§ **Task to carry out**
Which lines come from the start of the records through the line that holds "gray square: (74, 161) -> (74, 126), moved"? Write them out word for word.

□ □ □ □

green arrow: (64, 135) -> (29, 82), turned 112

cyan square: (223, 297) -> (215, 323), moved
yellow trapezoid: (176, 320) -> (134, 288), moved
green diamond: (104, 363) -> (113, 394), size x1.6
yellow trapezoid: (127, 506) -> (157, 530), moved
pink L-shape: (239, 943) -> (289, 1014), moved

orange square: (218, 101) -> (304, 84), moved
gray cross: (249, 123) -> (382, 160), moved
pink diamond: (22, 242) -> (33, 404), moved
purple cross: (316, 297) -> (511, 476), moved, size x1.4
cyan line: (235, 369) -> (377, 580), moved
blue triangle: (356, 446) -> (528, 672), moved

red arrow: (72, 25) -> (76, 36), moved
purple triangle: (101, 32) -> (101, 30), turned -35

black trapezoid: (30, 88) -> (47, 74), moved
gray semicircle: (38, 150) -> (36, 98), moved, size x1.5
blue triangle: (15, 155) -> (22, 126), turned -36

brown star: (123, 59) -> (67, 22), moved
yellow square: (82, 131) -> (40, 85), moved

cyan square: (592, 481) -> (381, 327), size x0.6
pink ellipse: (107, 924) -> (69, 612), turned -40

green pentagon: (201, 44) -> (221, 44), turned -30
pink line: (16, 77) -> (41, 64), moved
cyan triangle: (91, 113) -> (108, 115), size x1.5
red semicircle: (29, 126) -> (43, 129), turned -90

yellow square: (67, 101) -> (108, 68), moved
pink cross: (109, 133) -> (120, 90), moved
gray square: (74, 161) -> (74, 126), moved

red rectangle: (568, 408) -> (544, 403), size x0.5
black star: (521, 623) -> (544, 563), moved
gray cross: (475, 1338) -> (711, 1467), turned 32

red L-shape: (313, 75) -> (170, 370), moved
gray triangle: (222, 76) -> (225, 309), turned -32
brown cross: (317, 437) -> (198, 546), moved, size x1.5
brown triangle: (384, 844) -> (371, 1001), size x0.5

□ □ □ □

§ **Exercise answer**
green arrow: (64, 135) -> (29, 82), turned 112

cyan square: (223, 297) -> (215, 323), moved
yellow trapezoid: (176, 320) -> (134, 288), moved
green diamond: (104, 363) -> (113, 394), size x1.6
yellow trapezoid: (127, 506) -> (157, 530), moved
pink L-shape: (239, 943) -> (289, 1014), moved

orange square: (218, 101) -> (304, 84), moved
gray cross: (249, 123) -> (382, 160), moved
pink diamond: (22, 242) -> (33, 404), moved
purple cross: (316, 297) -> (511, 476), moved, size x1.4
cyan line: (235, 369) -> (377, 580), moved
blue triangle: (356, 446) -> (528, 672), moved

red arrow: (72, 25) -> (76, 36), moved
purple triangle: (101, 32) -> (101, 30), turned -35

black trapezoid: (30, 88) -> (47, 74), moved
gray semicircle: (38, 150) -> (36, 98), moved, size x1.5
blue triangle: (15, 155) -> (22, 126), turned -36

brown star: (123, 59) -> (67, 22), moved
yellow square: (82, 131) -> (40, 85), moved

cyan square: (592, 481) -> (381, 327), size x0.6
pink ellipse: (107, 924) -> (69, 612), turned -40

green pentagon: (201, 44) -> (221, 44), turned -30
pink line: (16, 77) -> (41, 64), moved
cyan triangle: (91, 113) -> (108, 115), size x1.5
red semicircle: (29, 126) -> (43, 129), turned -90

yellow square: (67, 101) -> (108, 68), moved
pink cross: (109, 133) -> (120, 90), moved
gray square: (74, 161) -> (74, 126), moved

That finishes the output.